• _WORK TASK_: Lines before the one containing "D8: diode 1N4148 (A VBUS, K P1/2) -> none" are excluded; print that line and every line after it through the end of the material below, exactly.

(Beginning of DATA IN THIS EXERCISE)

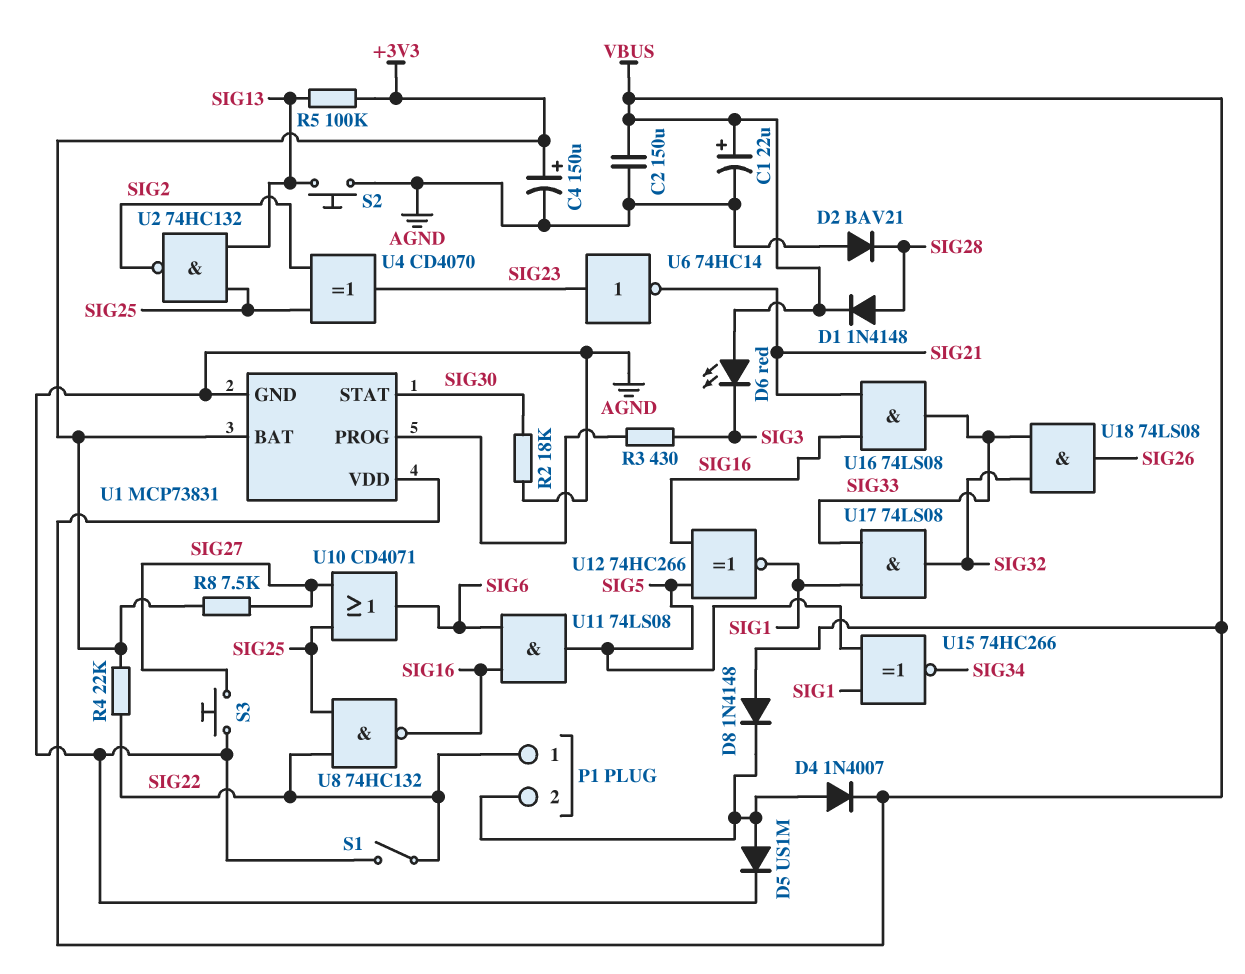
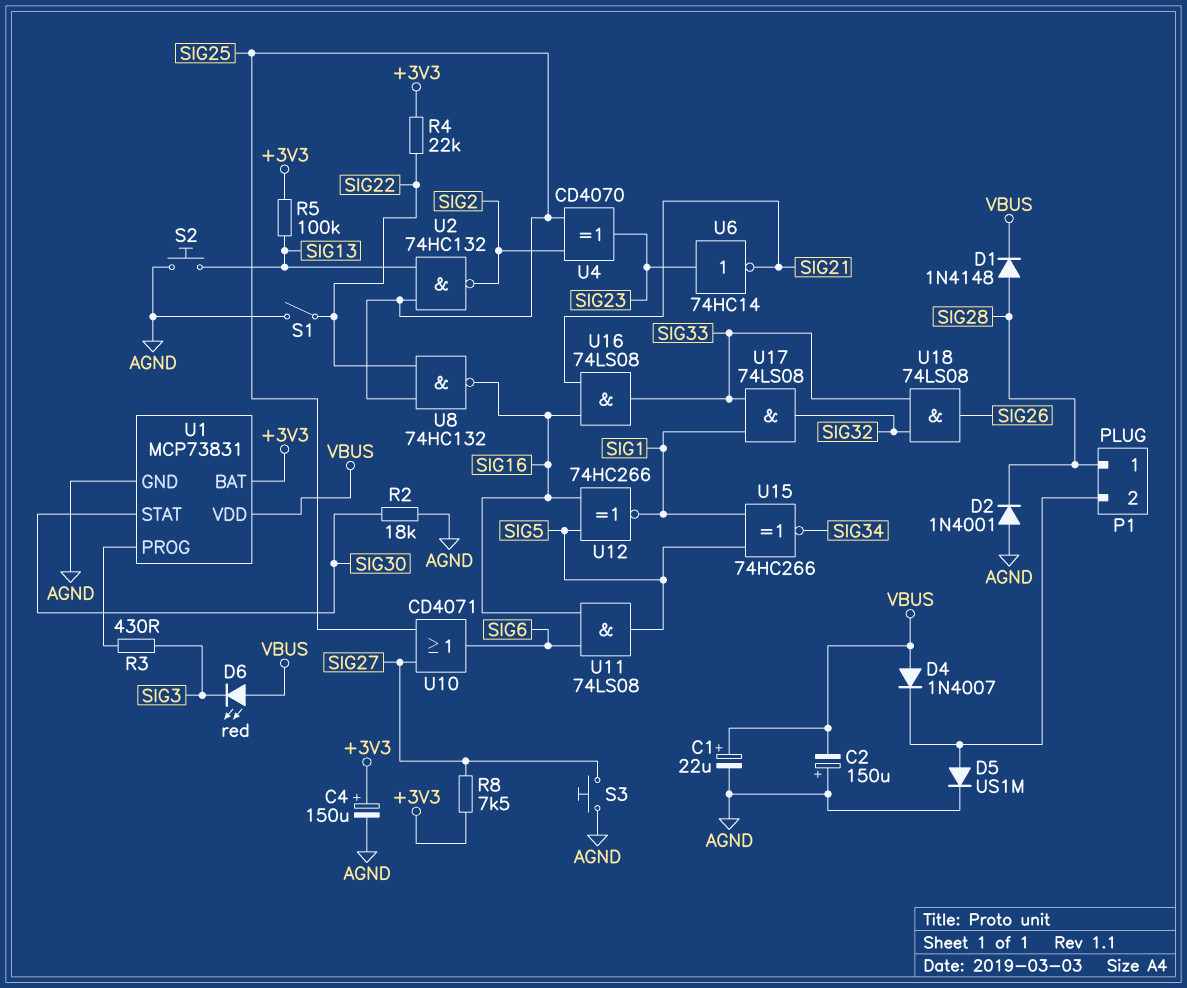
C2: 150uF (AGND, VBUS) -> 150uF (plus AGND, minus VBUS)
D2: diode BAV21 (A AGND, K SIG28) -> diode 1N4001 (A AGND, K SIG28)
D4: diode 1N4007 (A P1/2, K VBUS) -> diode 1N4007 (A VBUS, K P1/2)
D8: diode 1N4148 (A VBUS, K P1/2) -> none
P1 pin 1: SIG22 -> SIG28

(End of DATA IN THIS EXERCISE)

• _ANSWER AREA_:
D8: diode 1N4148 (A VBUS, K P1/2) -> none
P1 pin 1: SIG22 -> SIG28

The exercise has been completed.